**WHAT TO WORK ON**. Repeat the listing exactly. Pictures stay out of your copy.

++++ INPUT FOR THIS TASK ++++

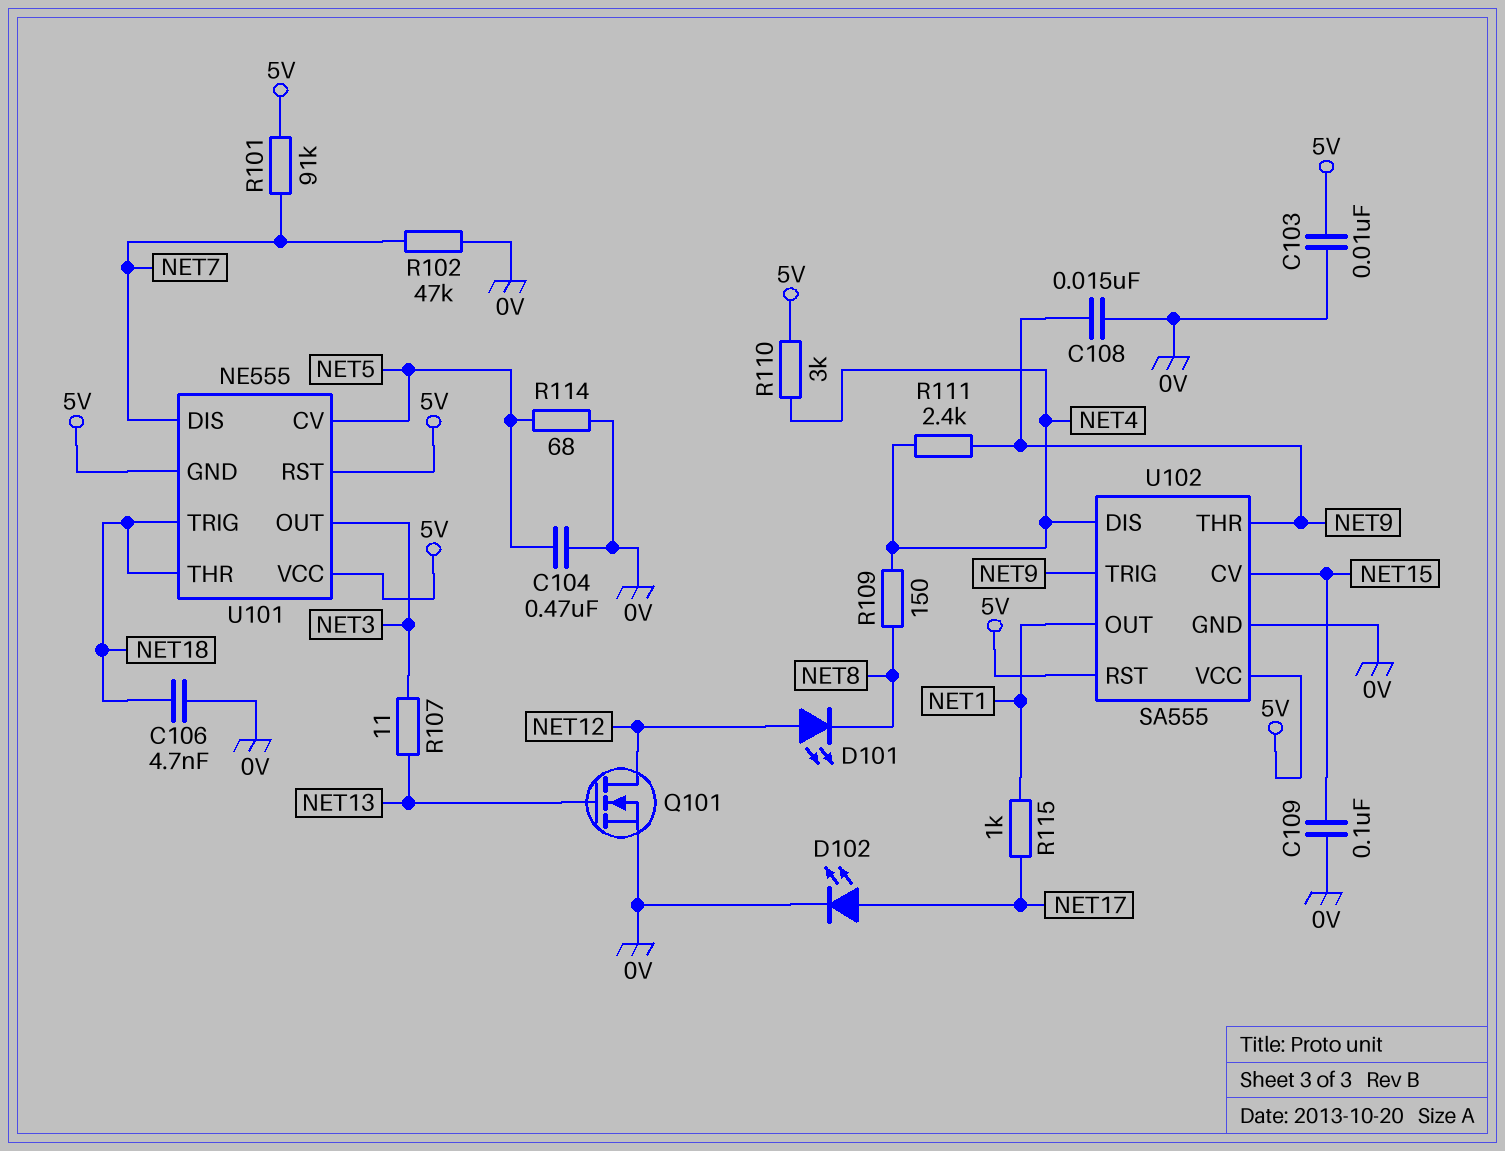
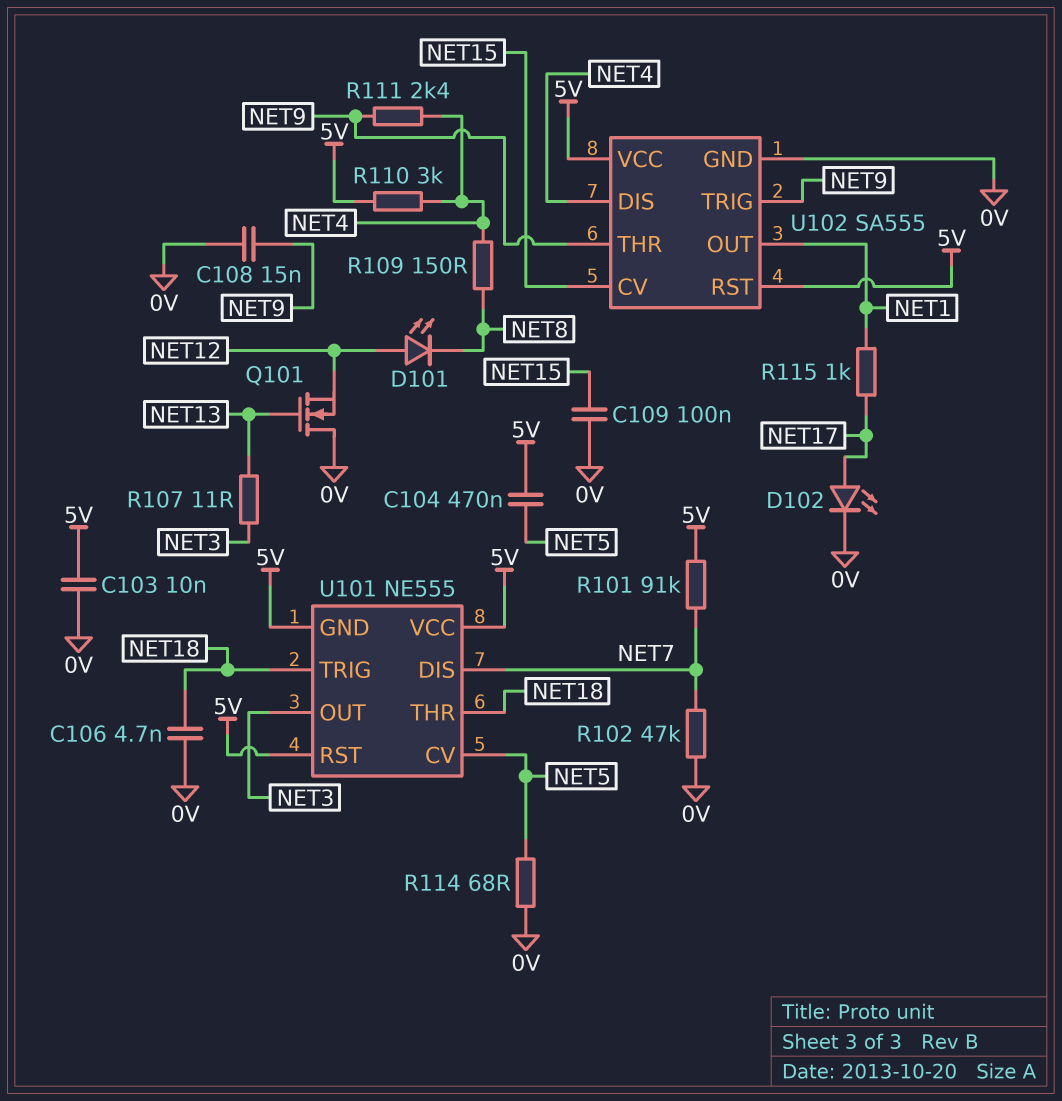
C104: 470nF (0V, NET5) -> 470nF (5V, NET5)
Q101: NMOS (G NET13, D NET12, S 0V) -> NMOS (G NET13, D 0V, S NET12)

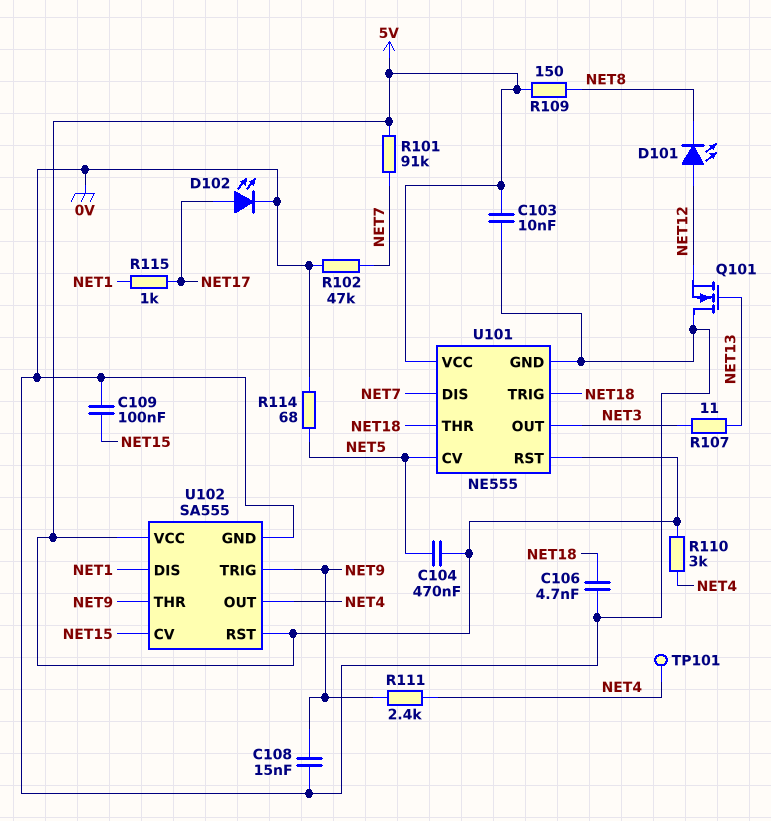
R109: 150 (NET4, NET8) -> 150 (5V, NET8)
TP101: none -> test point (NET4)
U101 pin GND: 5V -> 0V
U102 pin DIS: NET4 -> NET1
U102 pin OUT: NET1 -> NET4

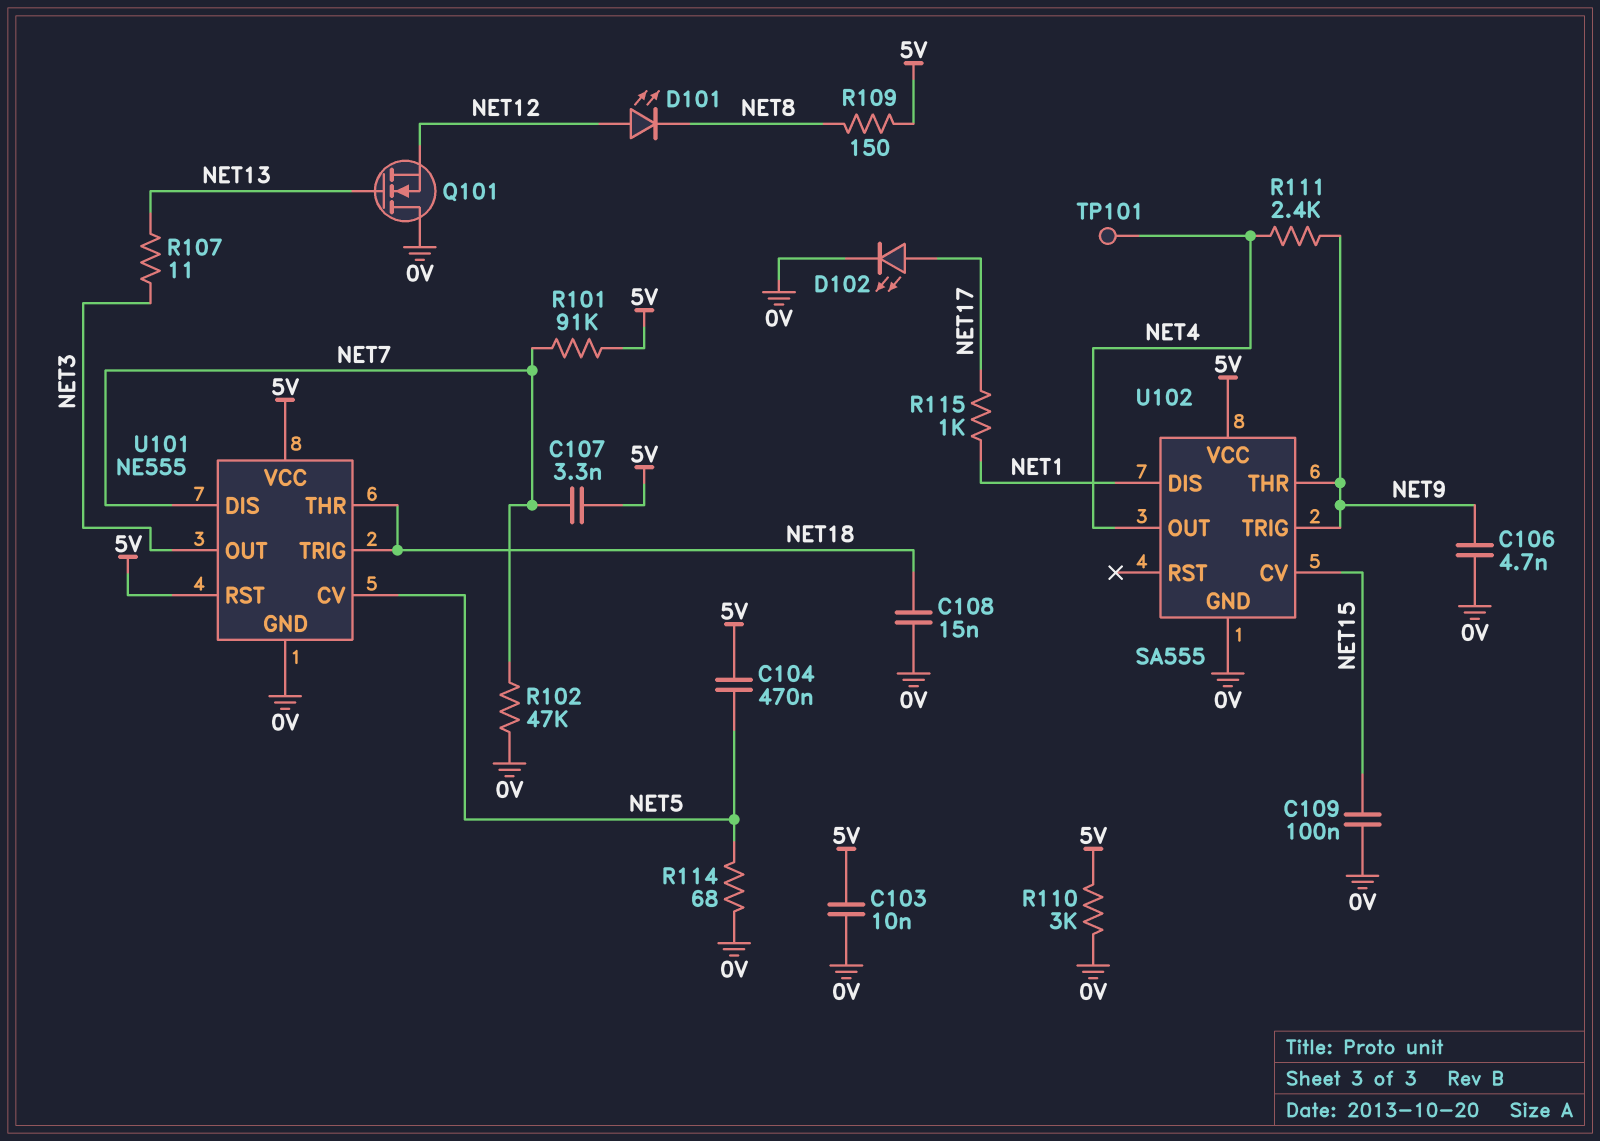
C106: 4.7nF (0V, NET18) -> 4.7nF (0V, NET9)
C107: none -> 3.3nF (5V, NET7)
C108: 15nF (0V, NET9) -> 15nF (0V, NET18)
R110: 3k (5V, NET4) -> 3k (0V, 5V)
U102 pin RST: 5V -> none

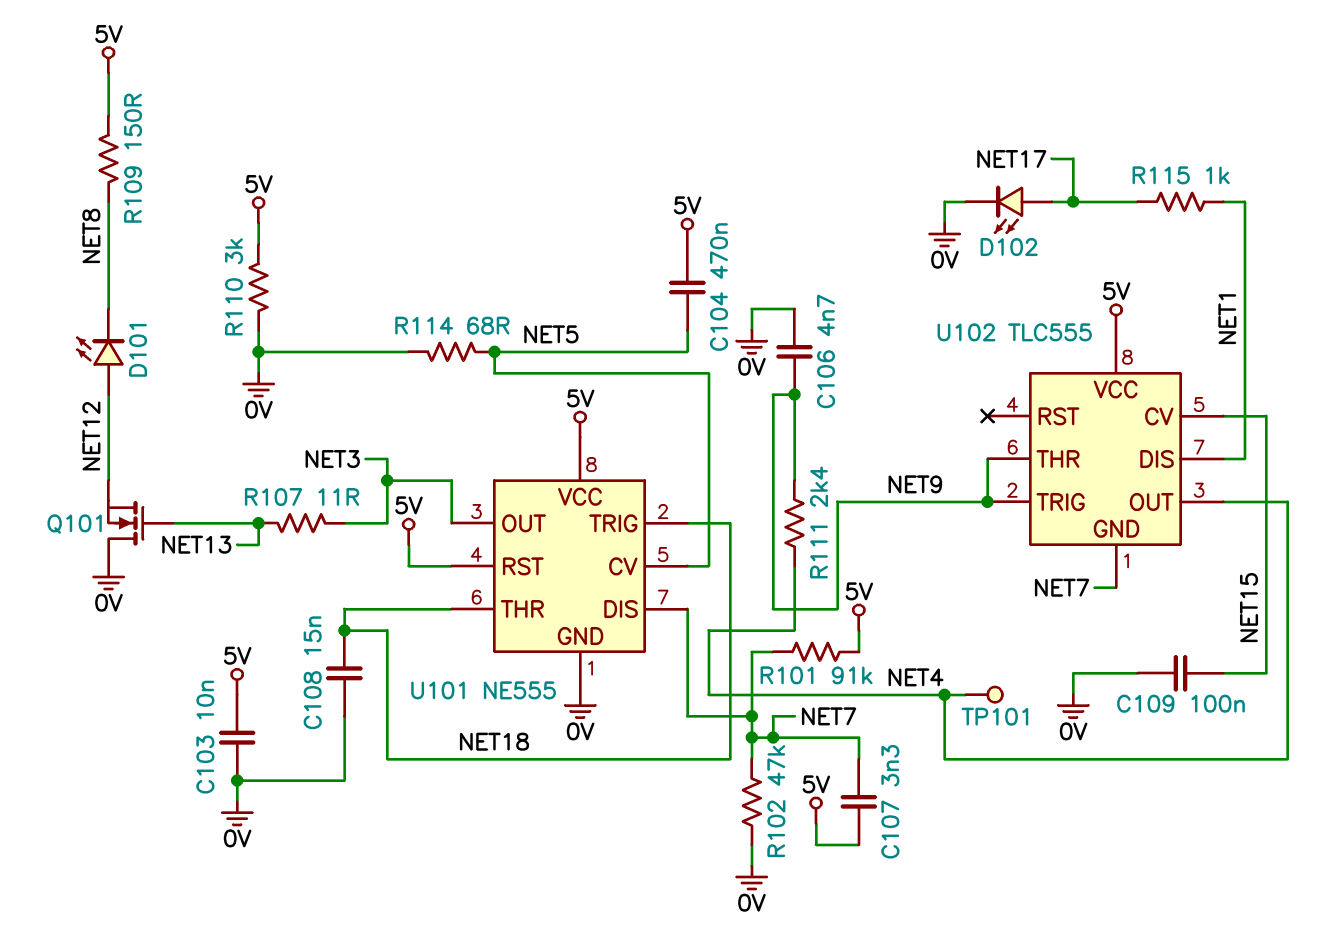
U102: SA555 -> TLC555
U102 pin GND: 0V -> NET7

++++

**SOLUTION TO THE EXERCISE**.
C104: 470nF (0V, NET5) -> 470nF (5V, NET5)
Q101: NMOS (G NET13, D NET12, S 0V) -> NMOS (G NET13, D 0V, S NET12)

R109: 150 (NET4, NET8) -> 150 (5V, NET8)
TP101: none -> test point (NET4)
U101 pin GND: 5V -> 0V
U102 pin DIS: NET4 -> NET1
U102 pin OUT: NET1 -> NET4

C106: 4.7nF (0V, NET18) -> 4.7nF (0V, NET9)
C107: none -> 3.3nF (5V, NET7)
C108: 15nF (0V, NET9) -> 15nF (0V, NET18)
R110: 3k (5V, NET4) -> 3k (0V, 5V)
U102 pin RST: 5V -> none

U102: SA555 -> TLC555
U102 pin GND: 0V -> NET7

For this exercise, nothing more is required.